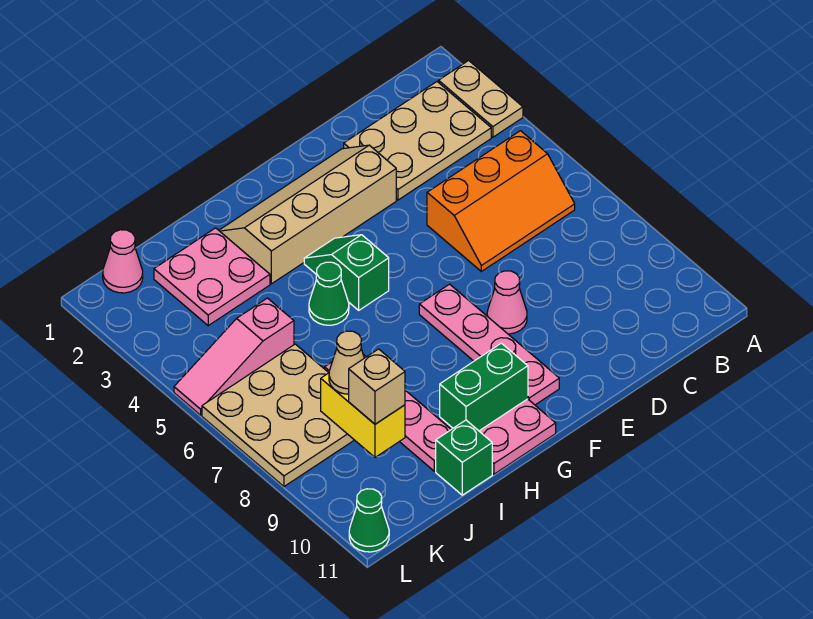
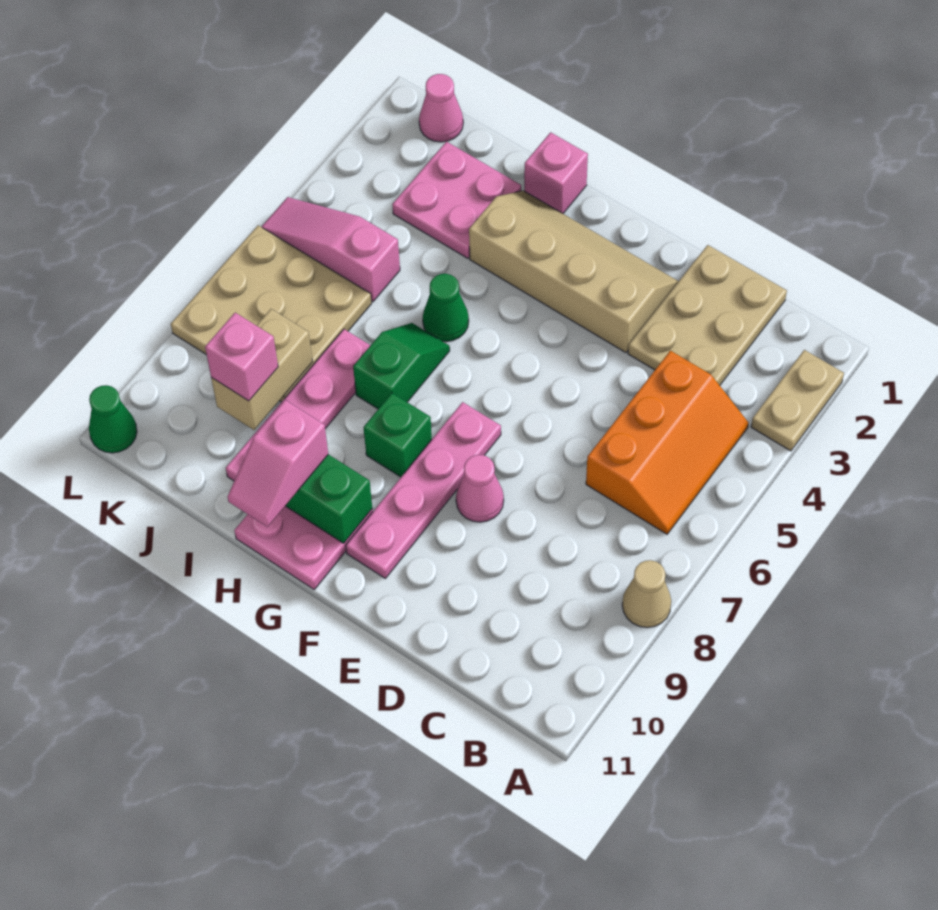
tan plate B2:D3 level 1 -> tan plate C1:D3 level 1
orange slope B5:D6 level 1 top 5 -> orange slope B4:C6 level 1 top C
green slope G4:G5 level 1 top 5 -> green slope H6:H7 level 1 top 7
none -> pink brick H1 level 1
none -> pink slope H10:H11 level 3 top 10
green brick I11 level 1 -> green brick G8 level 1
yellow brick J8:J9 level 2 -> tan brick J8:J9 level 2
tan cone J8 level 3 -> tan cone A8 level 1
tan brick J9 level 3 -> pink brick J9 level 3

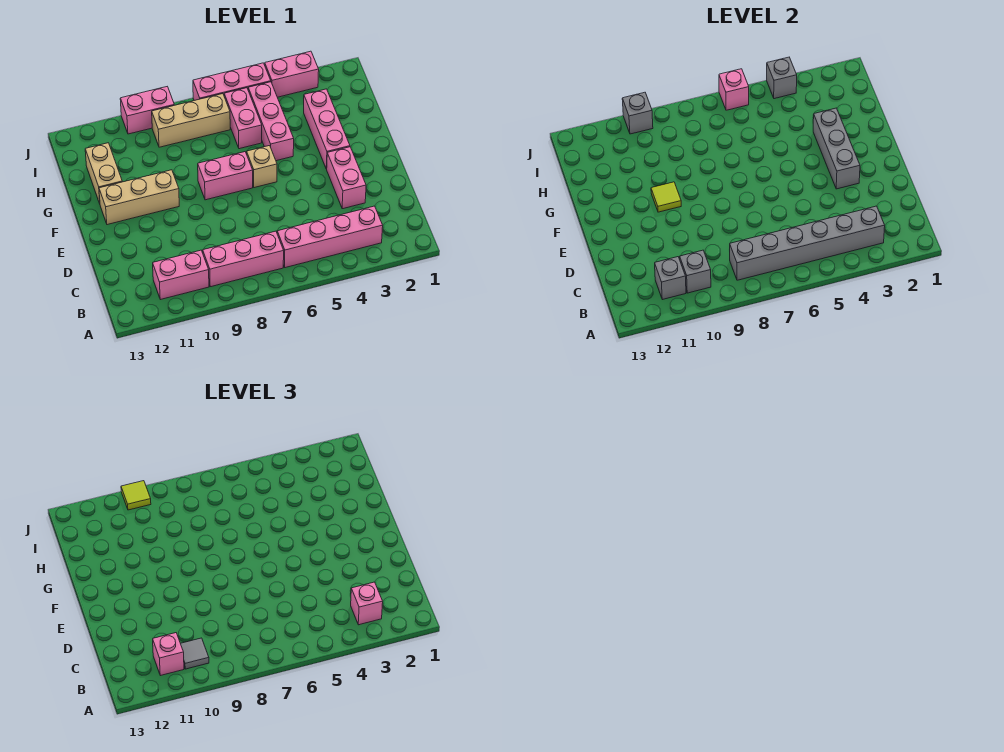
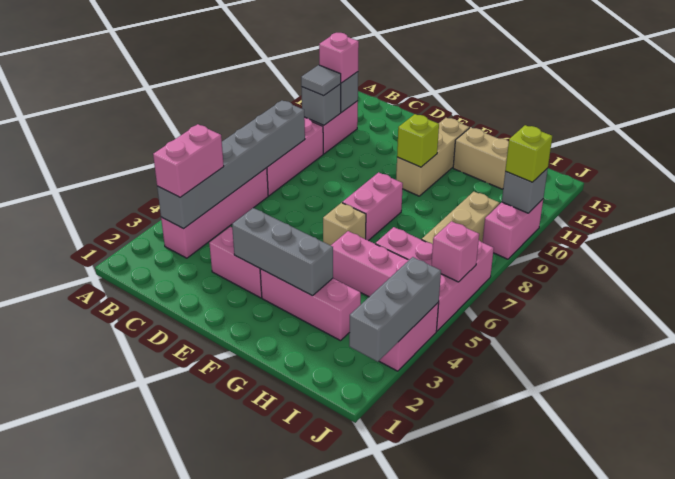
pink brick B3 level 3 -> pink brick B3:B4 level 3
lime tile F10 level 2 -> lime brick F10 level 2
grey brick J4 level 2 -> grey brick J2:J4 level 2
lime tile J10 level 3 -> lime brick J10 level 3

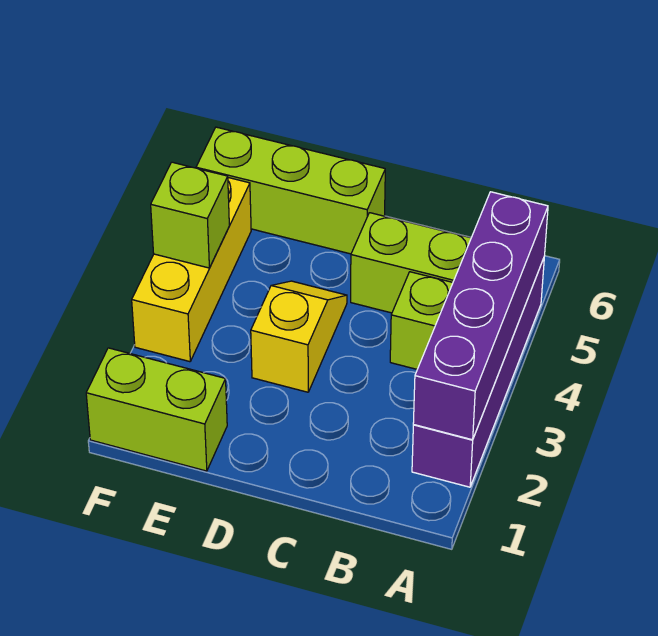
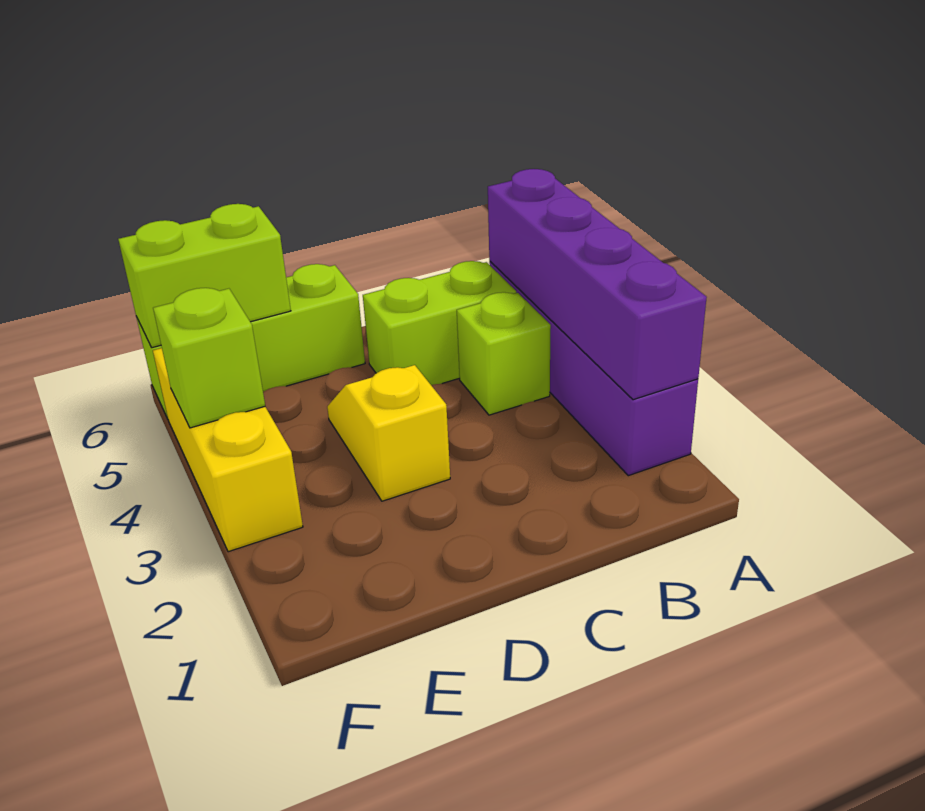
lime brick E1:F1 level 1 -> lime brick E6:F6 level 2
......
TRY IT – The copy must match each record exactly, apart from the images, which stay out.

WRITTEN RESPONSE –
tan plate B2:D3 level 1 -> tan plate C1:D3 level 1
orange slope B5:D6 level 1 top 5 -> orange slope B4:C6 level 1 top C
green slope G4:G5 level 1 top 5 -> green slope H6:H7 level 1 top 7
none -> pink brick H1 level 1
none -> pink slope H10:H11 level 3 top 10
green brick I11 level 1 -> green brick G8 level 1
yellow brick J8:J9 level 2 -> tan brick J8:J9 level 2
tan cone J8 level 3 -> tan cone A8 level 1
tan brick J9 level 3 -> pink brick J9 level 3

pink brick B3 level 3 -> pink brick B3:B4 level 3
lime tile F10 level 2 -> lime brick F10 level 2
grey brick J4 level 2 -> grey brick J2:J4 level 2
lime tile J10 level 3 -> lime brick J10 level 3

lime brick E1:F1 level 1 -> lime brick E6:F6 level 2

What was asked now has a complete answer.